Instructions for the task:
Determine how many lines in the listing hold "orange" and give only that number.

Available data:

- - - - -

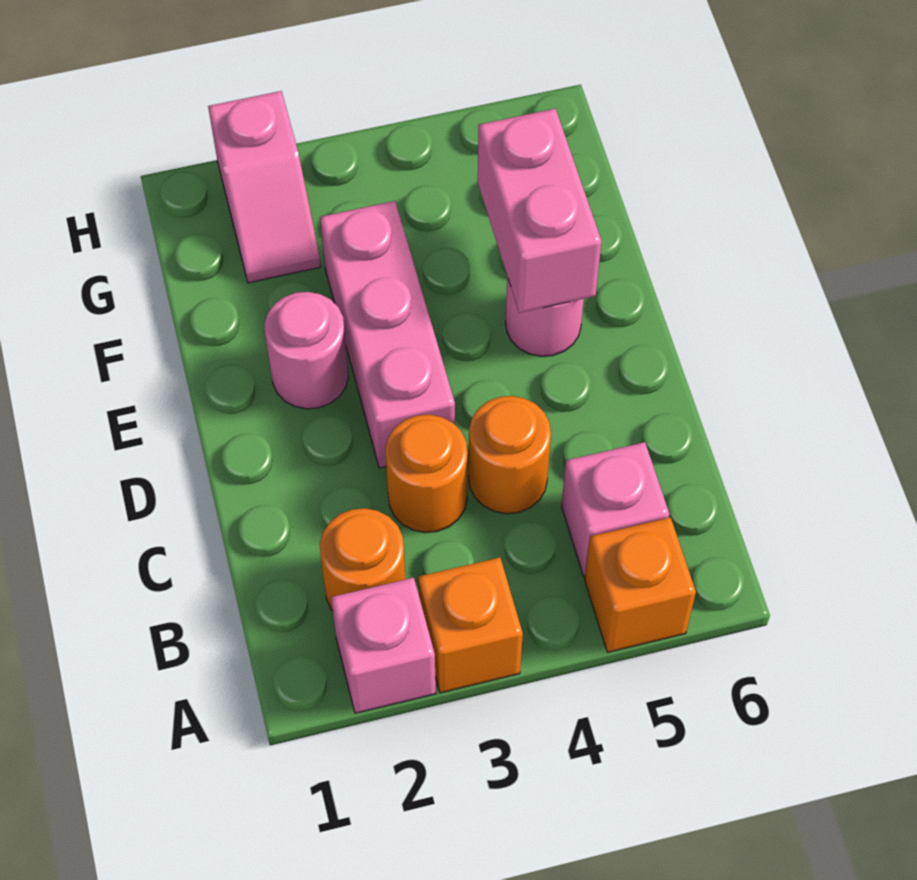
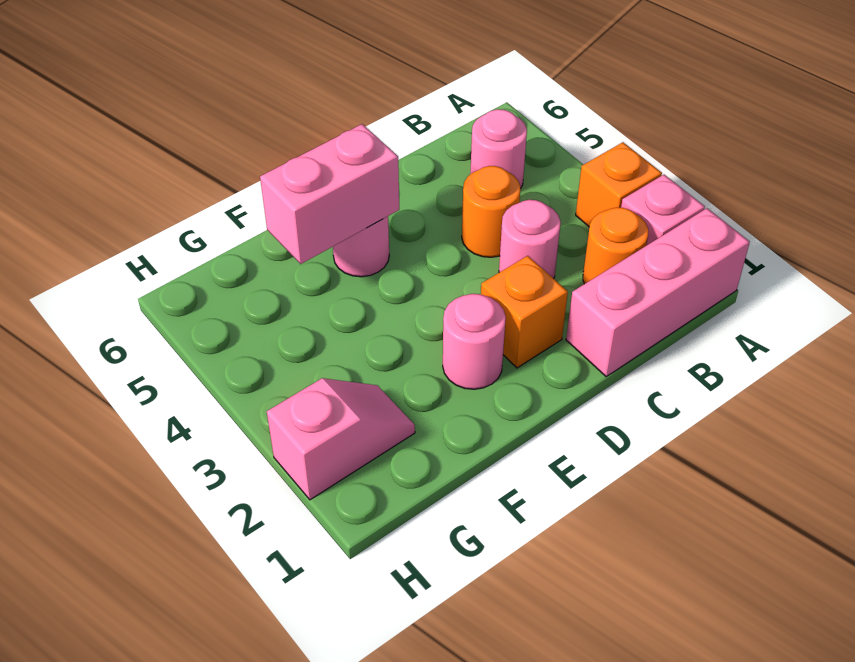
orange brick A5 level 1 -> orange brick D2 level 1
pink brick B5 level 1 -> pink round brick B5 level 1
orange round brick C3 level 1 -> pink round brick C3 level 1
pink brick D3:F3 level 1 -> pink brick A1:C1 level 1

- - - - -

Solution for this problem:
2